* **Dataset**
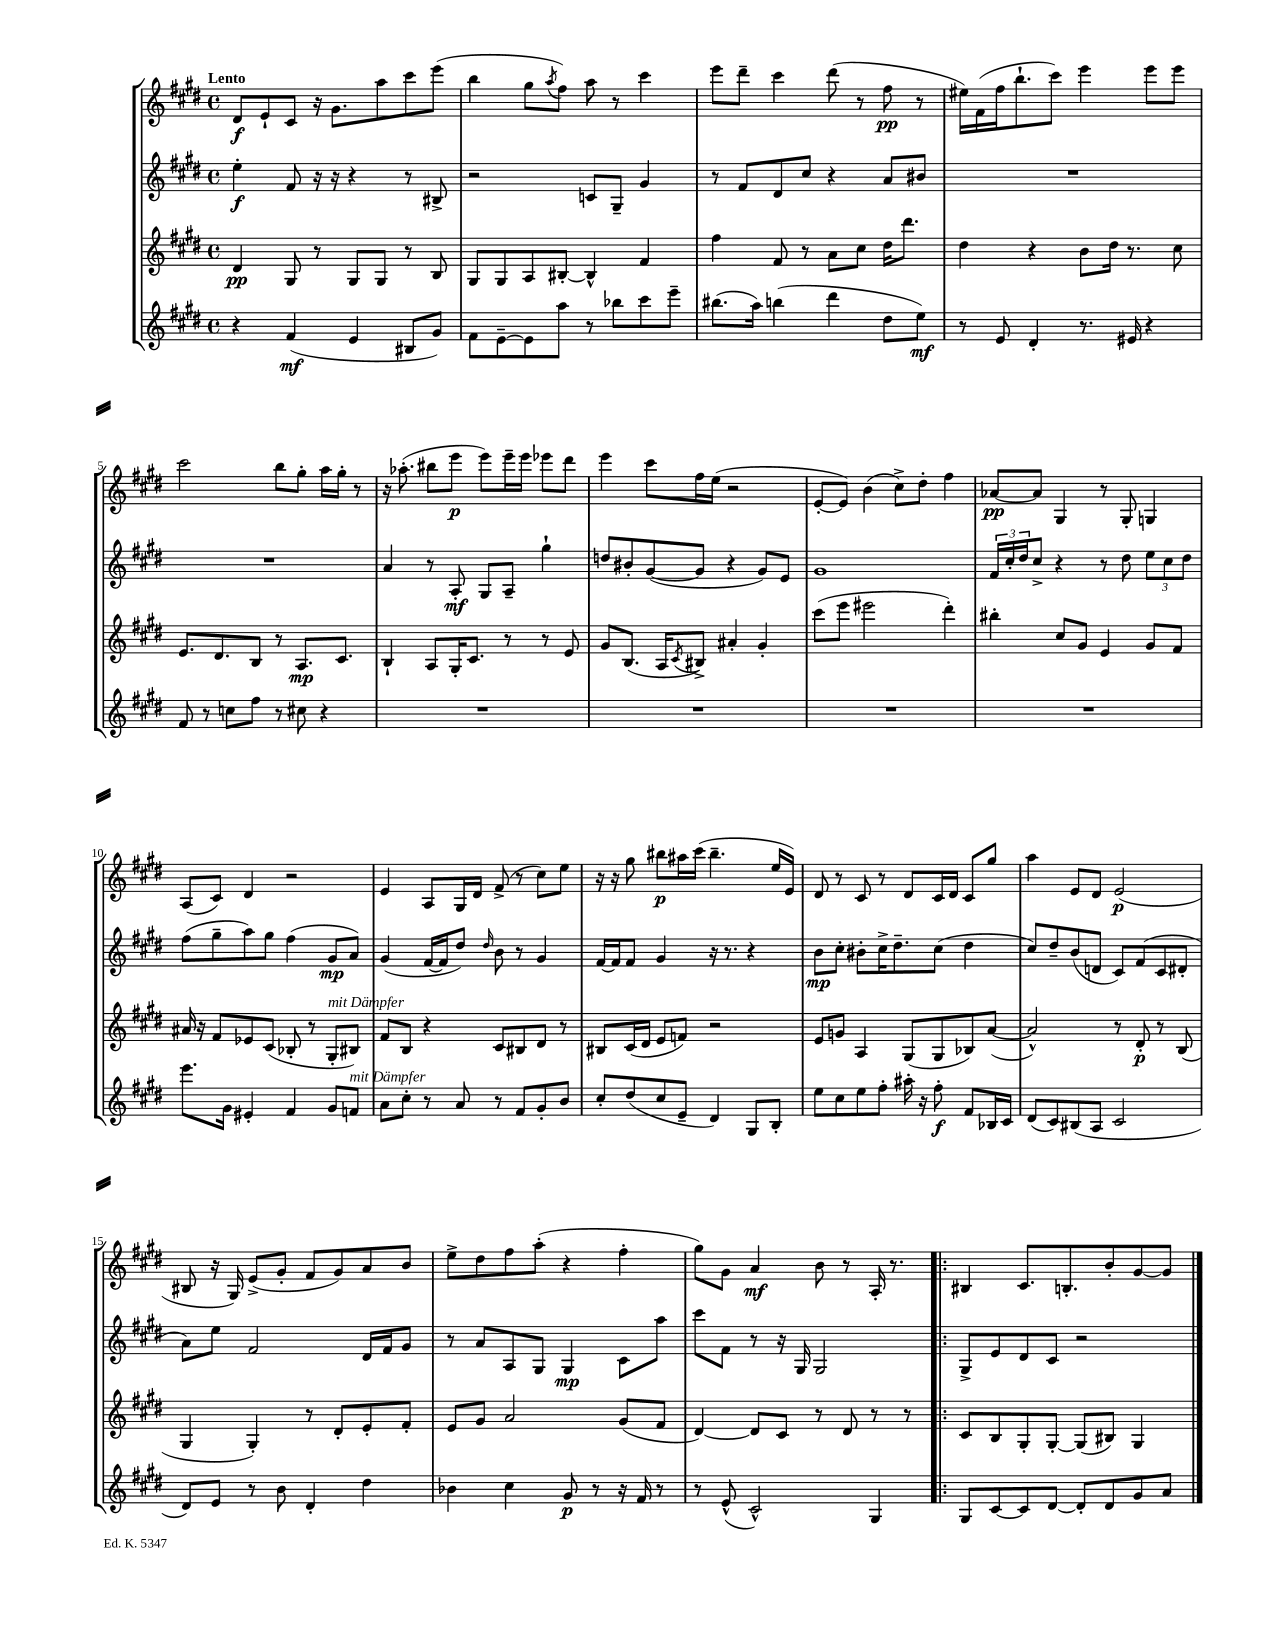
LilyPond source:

<<
\new StaffGroup <<
\new Staff = "s0" {
    \clef treble \key e \major \defaultTimeSignature \time 4/4 \tempo "Lento"
    dis'8\f e'8-! cis'8 r16 gis'8. a''8 cis'''8 e'''8( |
    b''4 gis''8 \acciaccatura { a''8 } fis''8) a''8 r8 cis'''4 |
    e'''8 dis'''8-- cis'''4 dis'''8( r8 fis''8\pp r8 |
    eis''16) fis'16( fis''16 b''8.-! cis'''8) e'''4 e'''8 e'''8 |
    cis'''2 b''8 gis''8-. a''16 gis''16-. r8 |
    r16 aes''8.-.( bis''8 e'''8\p e'''8) e'''16-- e'''16 ees'''8 dis'''8 |
    e'''4 cis'''8 fis''16 e''16( r2 |
    e'8~-. e'8) b'4( cis''8->) dis''8-. fis''4 |
    aes'8~\pp aes'8 gis4 r8 gis8-. g4 |
    a8( cis'8) dis'4 r2 |
    e'4 a8 gis16 dis'16 fis'8->( r8 cis''8) e''8 |
    r16 r16 gis''8 bis''8\p ais''16 cis'''16( bis''4.-- e''16 e'16) |
    dis'8 r8 cis'8 r8 dis'8 cis'16 dis'16 cis'8 gis''8 |
    a''4 e'8 dis'8 e'2\p( |
    bis8 r16 gis16) e'8->( gis'8-. fis'8 gis'8) a'8 b'8 |
    e''8-> dis''8 fis''8 a''8-.( r4 fis''4-. |
    gis''8) gis'8 a'4\mf b'8 r8 a16-. r8. |
    \bar ".|:" bis4 cis'8. b8.-. b'8-. gis'8~ gis'8 \bar "|." |
}
\new Staff = "s1" {
    \clef treble \key e \major \defaultTimeSignature \time 4/4
    e''4-.\f fis'8 r16 r16 r4 r8 bis8-> |
    r2 c'8 gis8-- gis'4 |
    r8 fis'8 dis'8 cis''8 r4 a'8 bis'8 |
    R1 |
    R1 |
    a'4 r8 a8-.\mf gis8 a8-- gis''4-! |
    d''8 bis'8-. gis'8~( gis'8 r4 gis'8) e'8 |
    gis'1 |
    \tuplet 3/2 { fis'16 cis''16-. dis''16 } cis''8-> r4 r8 dis''8 \tuplet 3/2 { e''8 cis''8 dis''8 } |
    fis''8( gis''8-- a''8) gis''8 fis''4( gis'8\mp a'8) |
    gis'4( fis'16~ fis'16 dis''8) \grace { dis''16 } b'8 r8 gis'4 |
    fis'16~ fis'16 fis'8 gis'4 r16 r8. r4 |
    b'8\mp cis''8-. bis'8-. cis''16-> dis''8.-- cis''8( dis''4 |
    cis''8) dis''8-- b'8( d'8 cis'8) fis'8( cis'8 dis'8-. |
    a'8) e''8 fis'2 dis'16 fis'16 gis'8 |
    r8 a'8 a8 gis8 gis4\mp cis'8 a''8 |
    cis'''8 fis'8 r8 r16 gis16 gis2 |
    \bar ".|:" gis8-> e'8 dis'8 cis'8 r2 \bar "|." |
}
\new Staff = "s2" {
    \clef treble \key e \major \defaultTimeSignature \time 4/4
    dis'4\pp gis8 r8 gis8 gis8 r8 b8 |
    gis8 gis8 a8 bis8~-. bis4-^ fis'4 |
    fis''4 fis'8 r8 a'8 cis''8 dis''16 dis'''8. |
    dis''4 r4 b'8 dis''16 r8. cis''8 |
    e'8. dis'8. b8 r8 a8.\mp cis'8. |
    b4-! a8 gis16-. cis'8. r8 r8 e'8 |
    gis'8 b8.( a16 \acciaccatura { cis'8 } bis8->) ais'4-. gis'4-. |
    cis'''8( e'''8 eis'''2 dis'''4-.) |
    bis''4-. cis''8 gis'8 e'4 gis'8 fis'8 |
    ais'16 r16 fis'8 ees'8 cis'8( bes8-. r8 gis8-.^\markup { \italic "mit Dämpfer" } bis8) |
    fis'8 b8 r4 cis'8 bis8 dis'8 r8 |
    bis8 cis'16( dis'16 e'8 f'8) r2 |
    e'8 g'8 a4 gis8( gis8 bes8) a'8~( |
    a'2-^) r8 dis'8-.\p r8 b8( |
    gis4 gis4-.) r8 dis'8-. e'8-. fis'8-. |
    e'8 gis'8 a'2 gis'8( fis'8 |
    dis'4~) dis'8 cis'8 r8 dis'8 r8 r8 |
    \bar ".|:" cis'8 b8 gis8-. gis8~-. gis8( bis8) gis4 \bar "|." |
}
\new Staff = "s3" {
    \clef treble \key e \major \defaultTimeSignature \time 4/4
    r4 fis'4\mf( e'4 bis8 gis'8) |
    fis'8 e'8~-- e'8 a''8 r8 bes''8 cis'''8 e'''8-- |
    bis''8.( a''16) b''4( dis'''4 dis''8 e''8\mf) |
    r8 e'8 dis'4-. r8. eis'16 r4 |
    fis'8 r8 c''8 fis''8 r8 cis''8 r4 |
    R1 |
    R1 |
    R1 |
    R1 |
    e'''8. gis'16 eis'4-. fis'4 gis'8 f'8^\markup { \italic "mit Dämpfer" } |
    a'8 cis''8-. r8 a'8 r8 fis'8 gis'8-. b'8 |
    cis''8-. dis''8( cis''8 e'8-- dis'4) gis8 b8-. |
    e''8 cis''8 e''8 fis''8-. ais''16-. r16 fis''8-.\f fis'8 bes16 cis'16 |
    dis'8( cis'8) bis8( a8 cis'2 |
    dis'8) e'8 r8 b'8 dis'4-. dis''4 |
    bes'4 cis''4 gis'8\p r8 r16 fis'16 r8 |
    r8 e'8-^( cis'2-^) gis4 |
    \bar ".|:" gis8 cis'8~ cis'8 dis'8~ dis'8-. dis'8 gis'8 a'8 \bar "|." |
}
>>
>>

* **Task objective**
How many lines in the rows above contain the string "Dämpfer"? Reply with the number alone.

* **The completed task**
2